### Material provided

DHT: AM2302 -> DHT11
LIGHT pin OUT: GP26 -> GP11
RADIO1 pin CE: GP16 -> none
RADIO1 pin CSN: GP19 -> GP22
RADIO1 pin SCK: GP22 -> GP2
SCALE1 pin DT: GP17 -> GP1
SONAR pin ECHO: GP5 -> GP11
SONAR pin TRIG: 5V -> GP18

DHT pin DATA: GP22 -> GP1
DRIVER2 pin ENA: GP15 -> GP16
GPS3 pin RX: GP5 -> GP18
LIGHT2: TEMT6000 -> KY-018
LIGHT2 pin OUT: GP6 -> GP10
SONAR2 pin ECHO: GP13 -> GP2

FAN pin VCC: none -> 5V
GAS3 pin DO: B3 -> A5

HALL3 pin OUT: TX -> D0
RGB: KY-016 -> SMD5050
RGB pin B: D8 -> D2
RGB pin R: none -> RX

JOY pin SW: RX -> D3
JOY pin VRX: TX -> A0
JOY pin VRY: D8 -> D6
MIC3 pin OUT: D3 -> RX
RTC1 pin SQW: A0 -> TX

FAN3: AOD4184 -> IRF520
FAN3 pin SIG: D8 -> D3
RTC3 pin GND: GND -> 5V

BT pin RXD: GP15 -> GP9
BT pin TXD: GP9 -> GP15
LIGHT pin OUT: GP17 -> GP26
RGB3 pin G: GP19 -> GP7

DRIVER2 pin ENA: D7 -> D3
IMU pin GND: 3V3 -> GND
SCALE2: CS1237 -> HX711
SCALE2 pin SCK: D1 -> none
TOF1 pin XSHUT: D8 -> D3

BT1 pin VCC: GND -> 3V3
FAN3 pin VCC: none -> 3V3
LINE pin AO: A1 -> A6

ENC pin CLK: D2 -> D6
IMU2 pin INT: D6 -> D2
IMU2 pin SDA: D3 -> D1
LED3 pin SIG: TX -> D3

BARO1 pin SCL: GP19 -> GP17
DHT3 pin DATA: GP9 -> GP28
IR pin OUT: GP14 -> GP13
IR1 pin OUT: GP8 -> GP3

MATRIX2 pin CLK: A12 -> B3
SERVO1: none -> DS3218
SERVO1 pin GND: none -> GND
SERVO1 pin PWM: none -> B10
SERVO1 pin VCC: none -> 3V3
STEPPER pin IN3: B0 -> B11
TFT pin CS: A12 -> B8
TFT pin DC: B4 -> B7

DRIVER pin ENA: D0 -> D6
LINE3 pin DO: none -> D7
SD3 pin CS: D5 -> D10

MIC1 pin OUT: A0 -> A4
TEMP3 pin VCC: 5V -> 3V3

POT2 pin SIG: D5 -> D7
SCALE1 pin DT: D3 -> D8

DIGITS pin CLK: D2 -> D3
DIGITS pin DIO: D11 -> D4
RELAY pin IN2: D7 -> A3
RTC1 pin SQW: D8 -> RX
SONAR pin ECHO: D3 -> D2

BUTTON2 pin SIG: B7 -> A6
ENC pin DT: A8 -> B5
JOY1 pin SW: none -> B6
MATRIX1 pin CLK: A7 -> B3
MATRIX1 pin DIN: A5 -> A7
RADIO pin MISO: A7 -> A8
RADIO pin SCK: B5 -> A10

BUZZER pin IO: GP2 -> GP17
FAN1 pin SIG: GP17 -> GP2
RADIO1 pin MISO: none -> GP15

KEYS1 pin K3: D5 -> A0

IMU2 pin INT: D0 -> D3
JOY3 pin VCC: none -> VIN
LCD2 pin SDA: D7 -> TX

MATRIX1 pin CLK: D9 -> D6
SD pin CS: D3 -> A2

######

## Problem:
Only the lines from the beginning of the listing through the line containing "IMU2 pin SDA: D3 -> D1" are wanted, each restated word for word.

## Task answer:
DHT: AM2302 -> DHT11
LIGHT pin OUT: GP26 -> GP11
RADIO1 pin CE: GP16 -> none
RADIO1 pin CSN: GP19 -> GP22
RADIO1 pin SCK: GP22 -> GP2
SCALE1 pin DT: GP17 -> GP1
SONAR pin ECHO: GP5 -> GP11
SONAR pin TRIG: 5V -> GP18

DHT pin DATA: GP22 -> GP1
DRIVER2 pin ENA: GP15 -> GP16
GPS3 pin RX: GP5 -> GP18
LIGHT2: TEMT6000 -> KY-018
LIGHT2 pin OUT: GP6 -> GP10
SONAR2 pin ECHO: GP13 -> GP2

FAN pin VCC: none -> 5V
GAS3 pin DO: B3 -> A5

HALL3 pin OUT: TX -> D0
RGB: KY-016 -> SMD5050
RGB pin B: D8 -> D2
RGB pin R: none -> RX

JOY pin SW: RX -> D3
JOY pin VRX: TX -> A0
JOY pin VRY: D8 -> D6
MIC3 pin OUT: D3 -> RX
RTC1 pin SQW: A0 -> TX

FAN3: AOD4184 -> IRF520
FAN3 pin SIG: D8 -> D3
RTC3 pin GND: GND -> 5V

BT pin RXD: GP15 -> GP9
BT pin TXD: GP9 -> GP15
LIGHT pin OUT: GP17 -> GP26
RGB3 pin G: GP19 -> GP7

DRIVER2 pin ENA: D7 -> D3
IMU pin GND: 3V3 -> GND
SCALE2: CS1237 -> HX711
SCALE2 pin SCK: D1 -> none
TOF1 pin XSHUT: D8 -> D3

BT1 pin VCC: GND -> 3V3
FAN3 pin VCC: none -> 3V3
LINE pin AO: A1 -> A6

ENC pin CLK: D2 -> D6
IMU2 pin INT: D6 -> D2
IMU2 pin SDA: D3 -> D1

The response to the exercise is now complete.